* _Material provided_
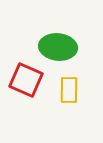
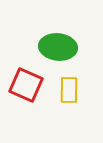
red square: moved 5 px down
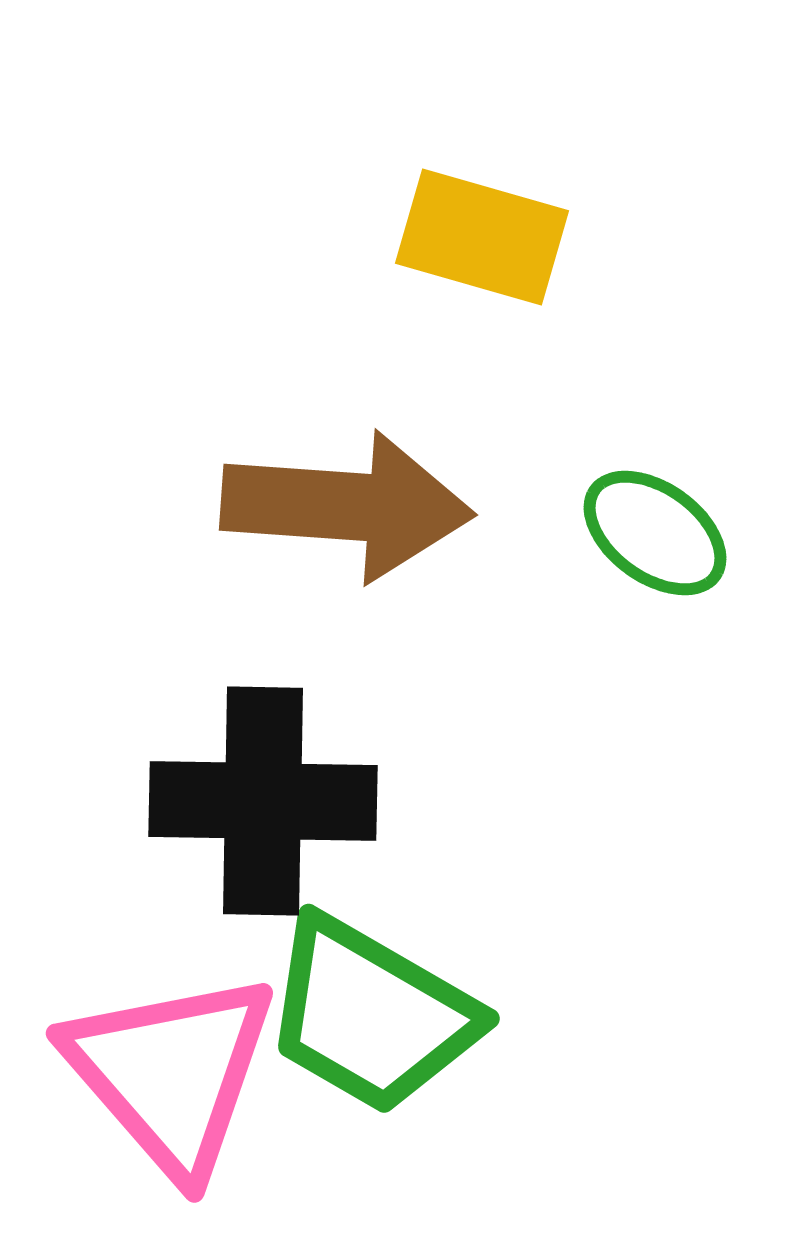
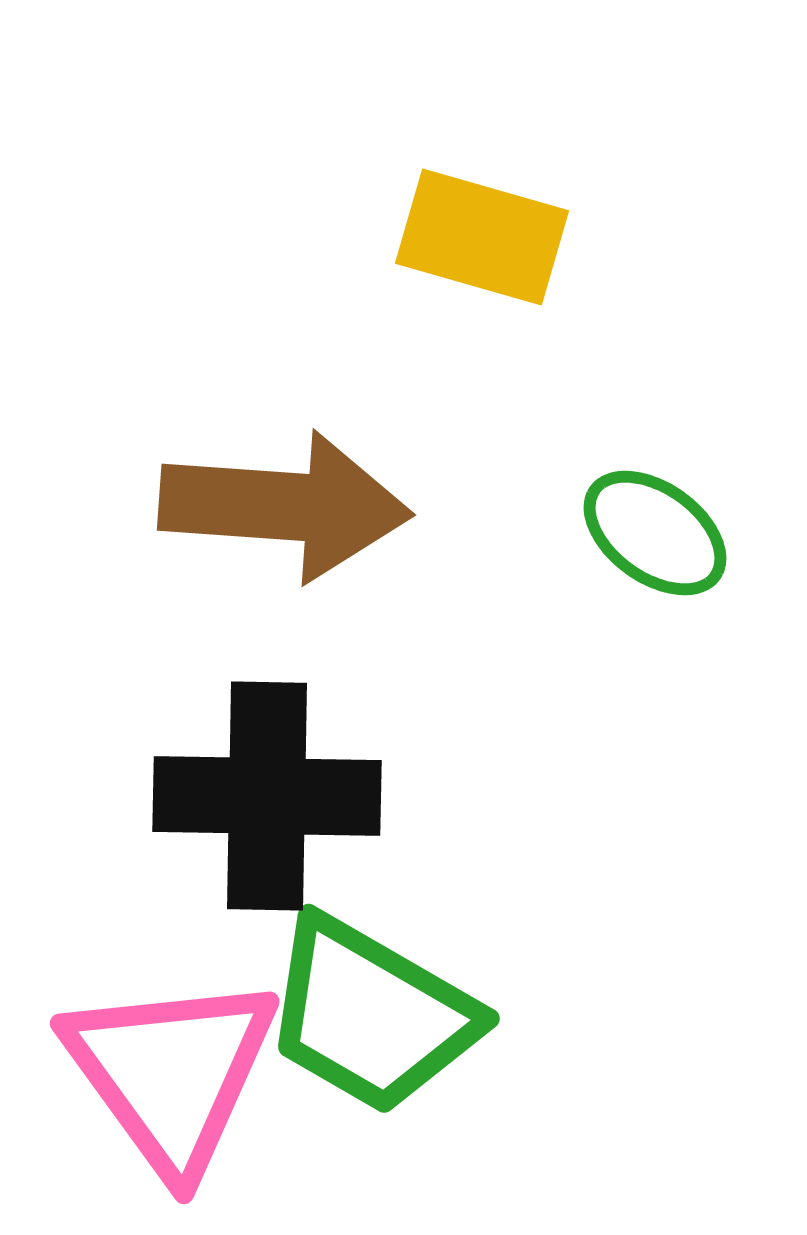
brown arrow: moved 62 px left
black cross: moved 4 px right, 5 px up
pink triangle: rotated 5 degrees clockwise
...
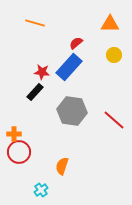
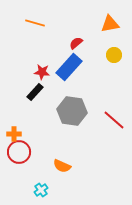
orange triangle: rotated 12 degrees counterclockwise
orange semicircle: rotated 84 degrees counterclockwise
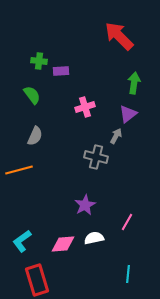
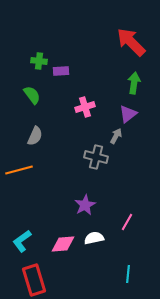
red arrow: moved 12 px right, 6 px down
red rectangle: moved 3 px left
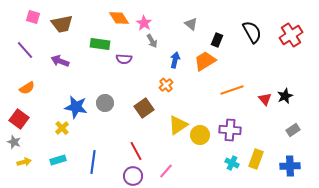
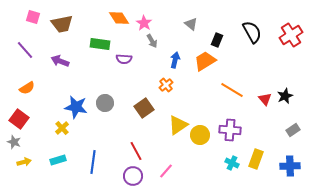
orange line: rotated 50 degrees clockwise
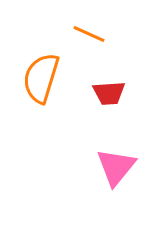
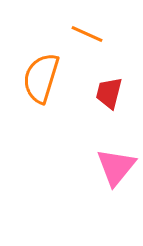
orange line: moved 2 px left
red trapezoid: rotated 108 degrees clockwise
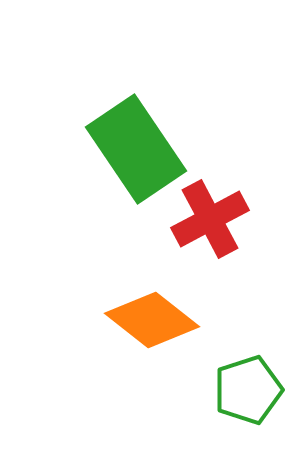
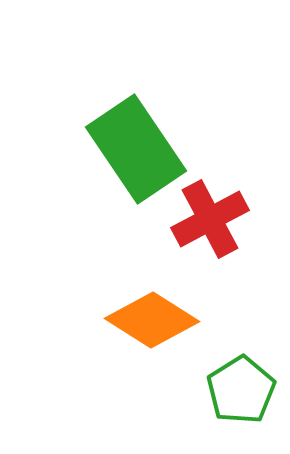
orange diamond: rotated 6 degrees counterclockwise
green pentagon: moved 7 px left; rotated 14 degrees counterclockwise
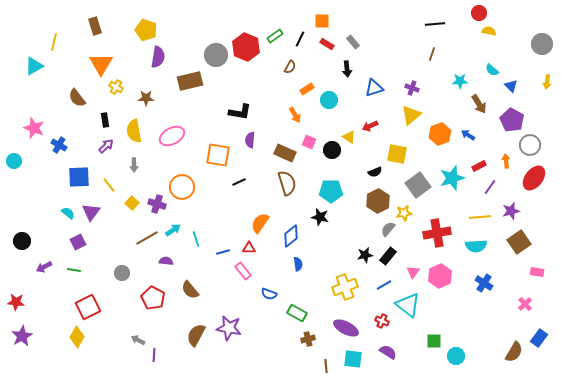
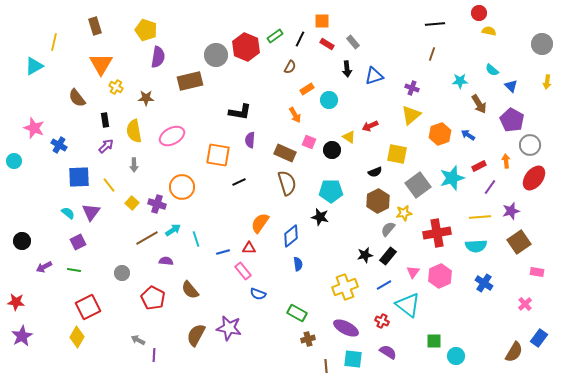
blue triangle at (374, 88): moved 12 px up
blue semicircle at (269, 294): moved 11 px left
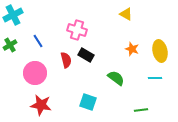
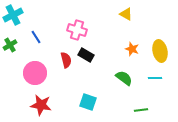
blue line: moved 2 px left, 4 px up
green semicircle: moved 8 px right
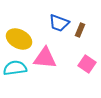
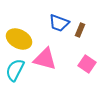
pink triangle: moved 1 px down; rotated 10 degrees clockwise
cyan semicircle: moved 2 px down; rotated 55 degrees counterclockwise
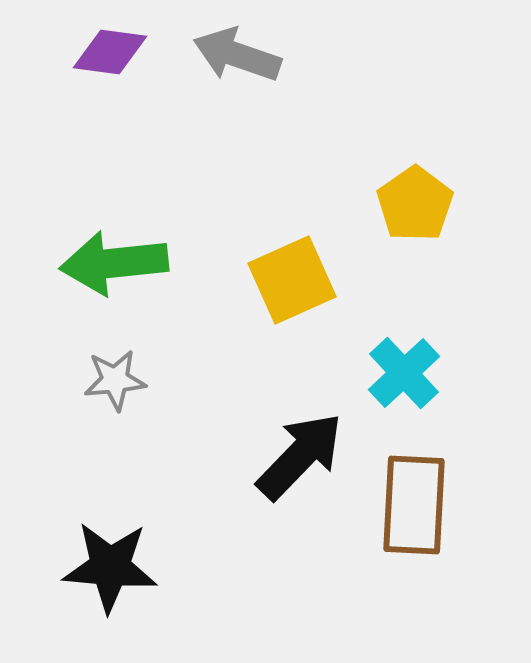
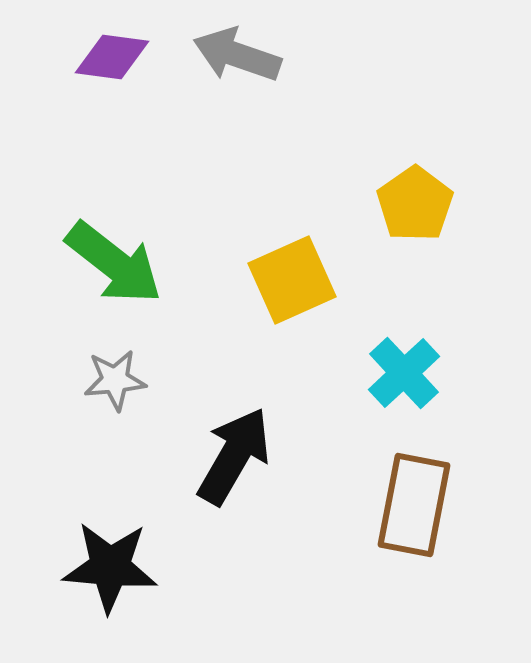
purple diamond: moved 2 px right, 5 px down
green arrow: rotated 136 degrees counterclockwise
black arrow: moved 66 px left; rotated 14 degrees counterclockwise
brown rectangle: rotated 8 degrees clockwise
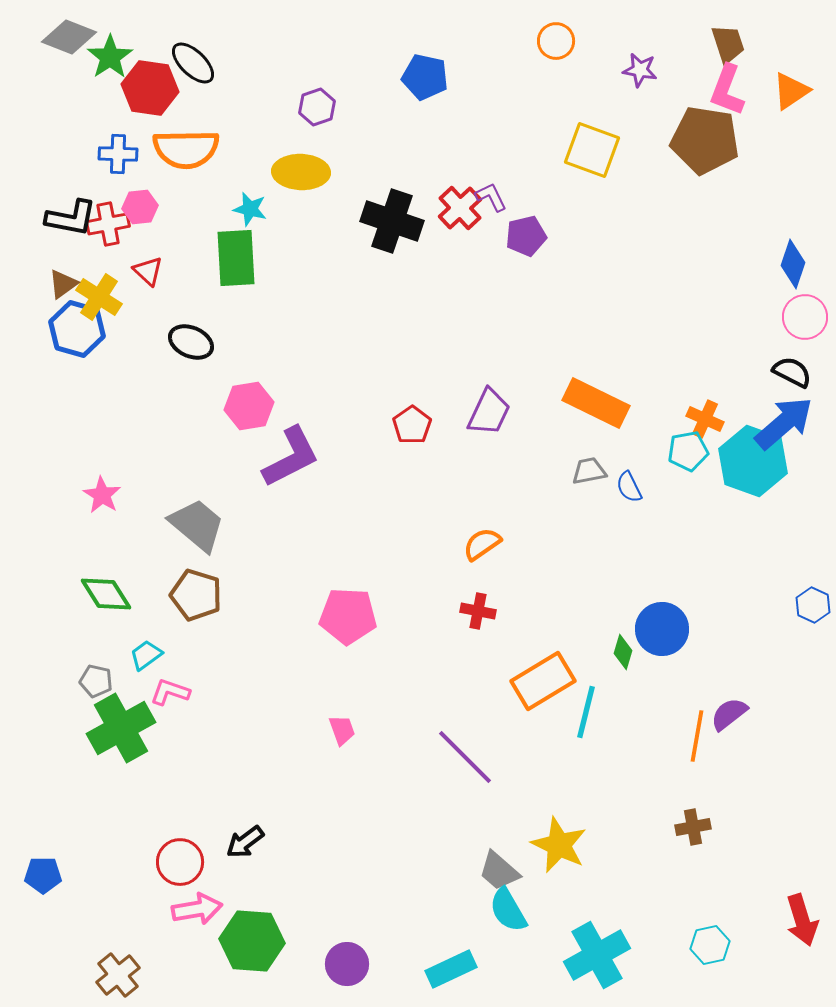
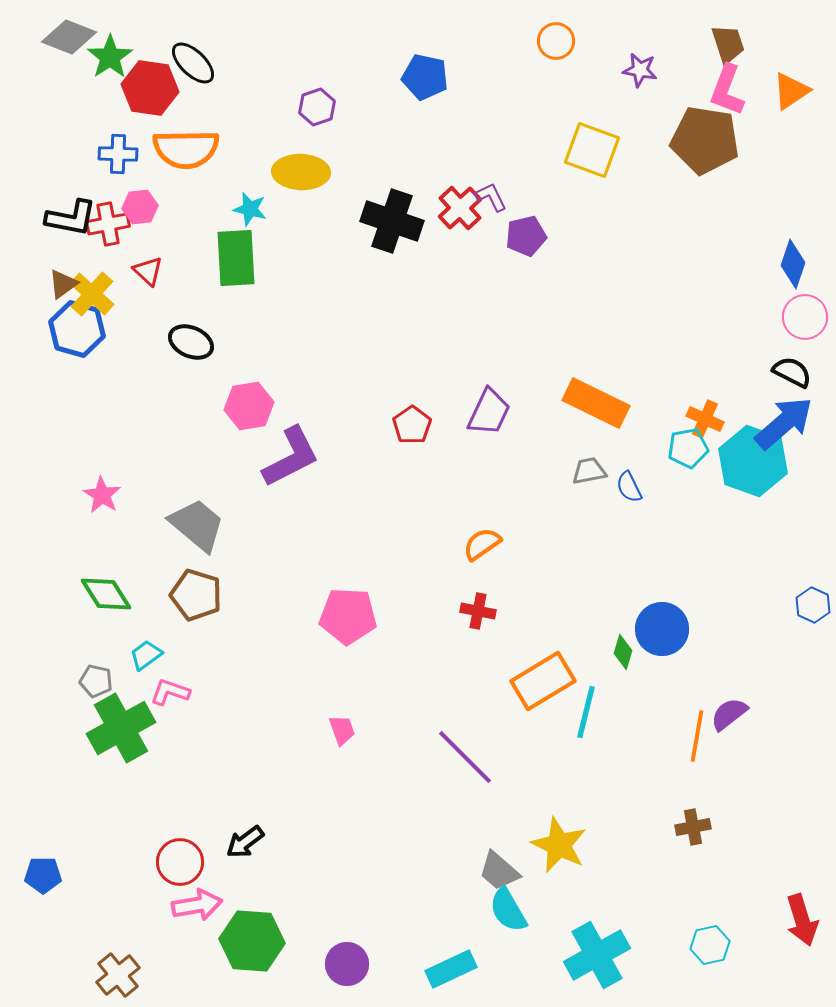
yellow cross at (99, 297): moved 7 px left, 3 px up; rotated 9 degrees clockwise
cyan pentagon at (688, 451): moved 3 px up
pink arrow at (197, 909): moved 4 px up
==
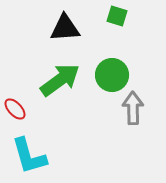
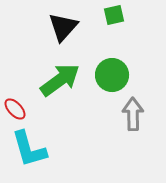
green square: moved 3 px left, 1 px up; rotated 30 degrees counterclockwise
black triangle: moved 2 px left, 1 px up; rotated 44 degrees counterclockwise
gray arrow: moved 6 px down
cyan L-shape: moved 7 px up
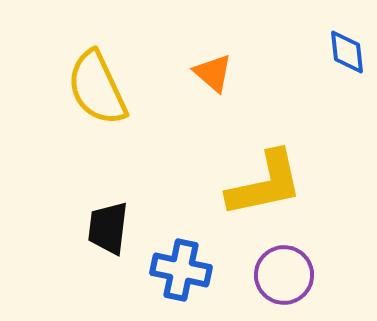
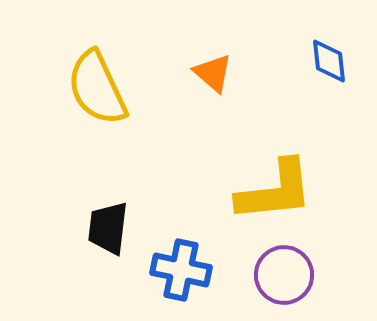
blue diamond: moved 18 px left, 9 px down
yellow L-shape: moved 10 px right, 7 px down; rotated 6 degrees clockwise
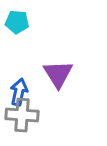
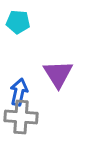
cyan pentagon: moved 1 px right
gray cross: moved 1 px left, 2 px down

* _What you need to do_
Look through the material above. Transcribe exactly the lines between the ones with "red square: moved 5 px down" and "pink triangle: rotated 5 degrees clockwise", inclusive, and keep pictures out.

* _Exercise output_
red square: moved 5 px down
brown arrow: moved 62 px left
black cross: moved 4 px right, 5 px up
pink triangle: rotated 5 degrees clockwise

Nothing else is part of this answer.